■ Task goal
Your answer should consist of each line below that contains the string "domino".

■ Extracted entries
--*--

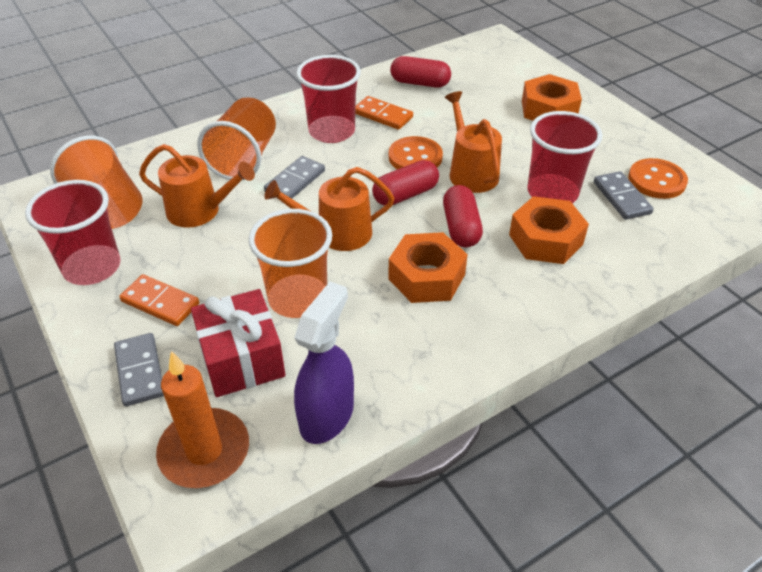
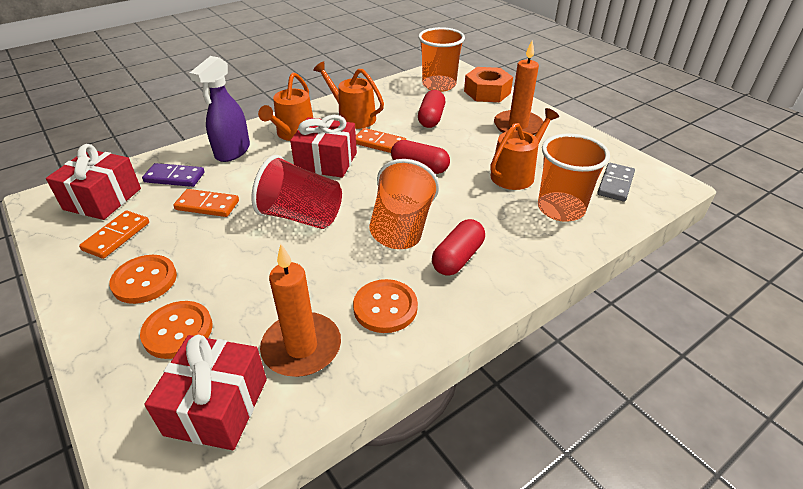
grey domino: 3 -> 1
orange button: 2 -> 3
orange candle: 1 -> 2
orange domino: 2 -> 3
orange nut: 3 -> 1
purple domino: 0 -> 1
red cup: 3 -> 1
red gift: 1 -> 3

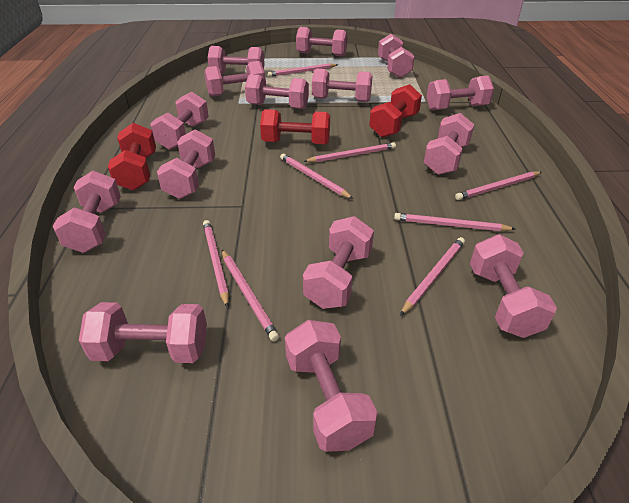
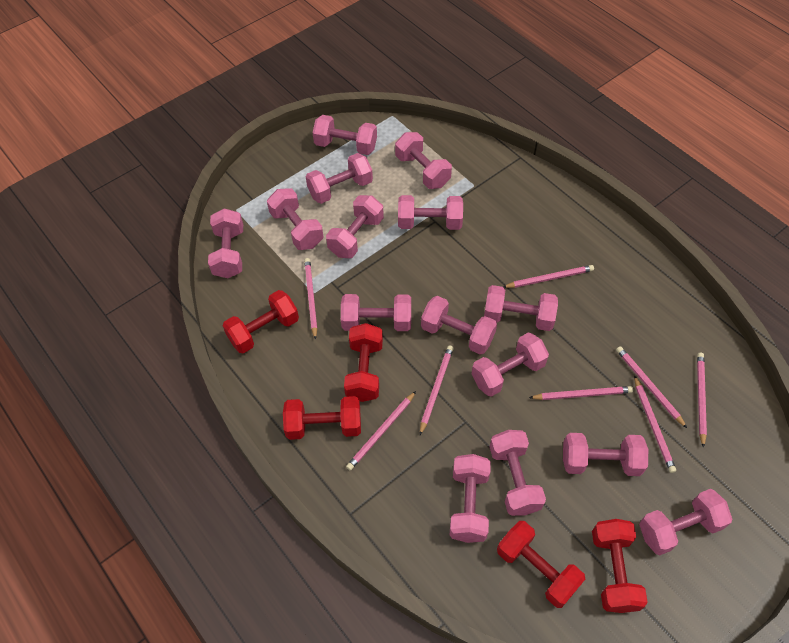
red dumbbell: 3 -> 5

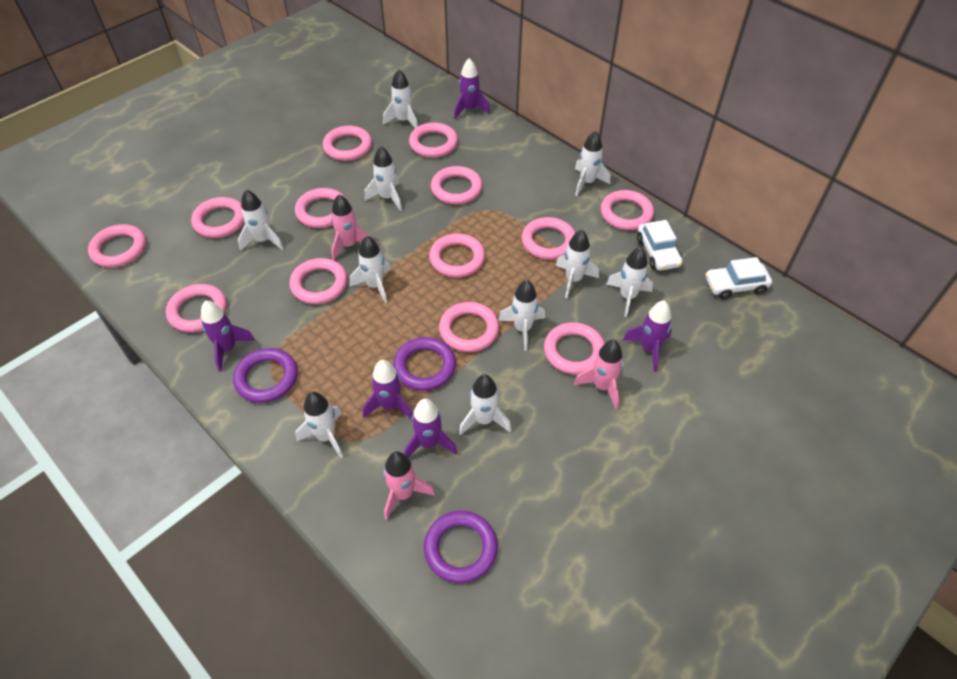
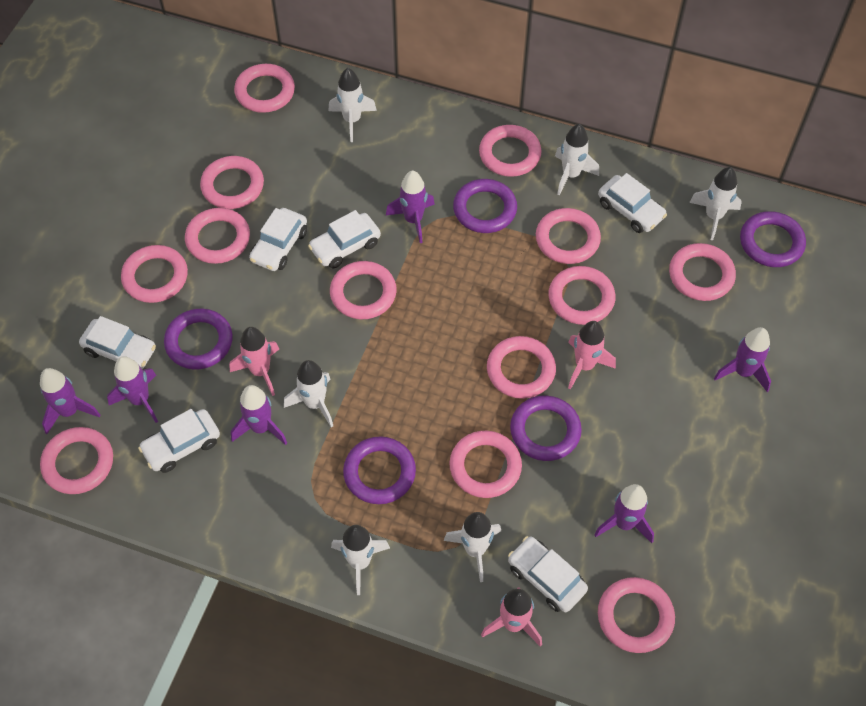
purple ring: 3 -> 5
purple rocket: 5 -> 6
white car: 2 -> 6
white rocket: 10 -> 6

--*--

■ Exercise solution
grey domino: 3 -> 1
orange domino: 2 -> 3
purple domino: 0 -> 1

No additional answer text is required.